# TASK DETAILS
An exact copy is needed of each line from the one including "building: [79,191,144,256] -> none" through the last line of the entries, both ends counted, with nothing added.

──────── INPUT MATERIAL ────────

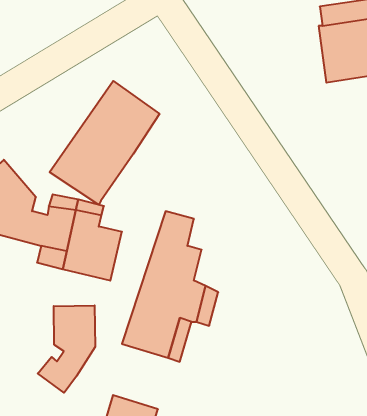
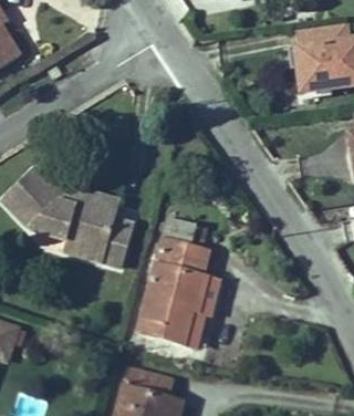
building: [50,81,159,205] -> none
building: [38,305,95,393] -> none

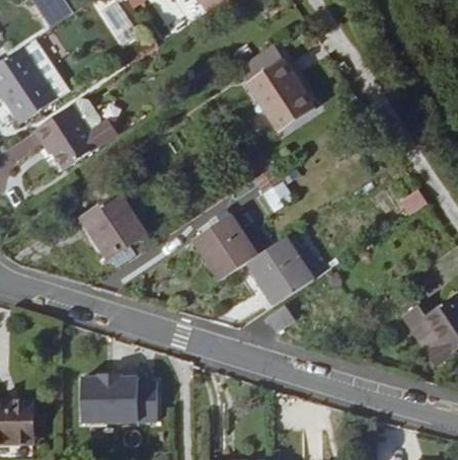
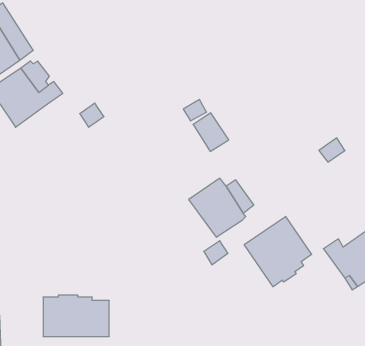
building: [244,56,314,134] -> none
building: [79,191,144,256] -> none
building: [196,219,250,279] -> none
building: none -> [244,216,312,287]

────────

# EXERCISE RESPONSE
building: [79,191,144,256] -> none
building: [196,219,250,279] -> none
building: none -> [244,216,312,287]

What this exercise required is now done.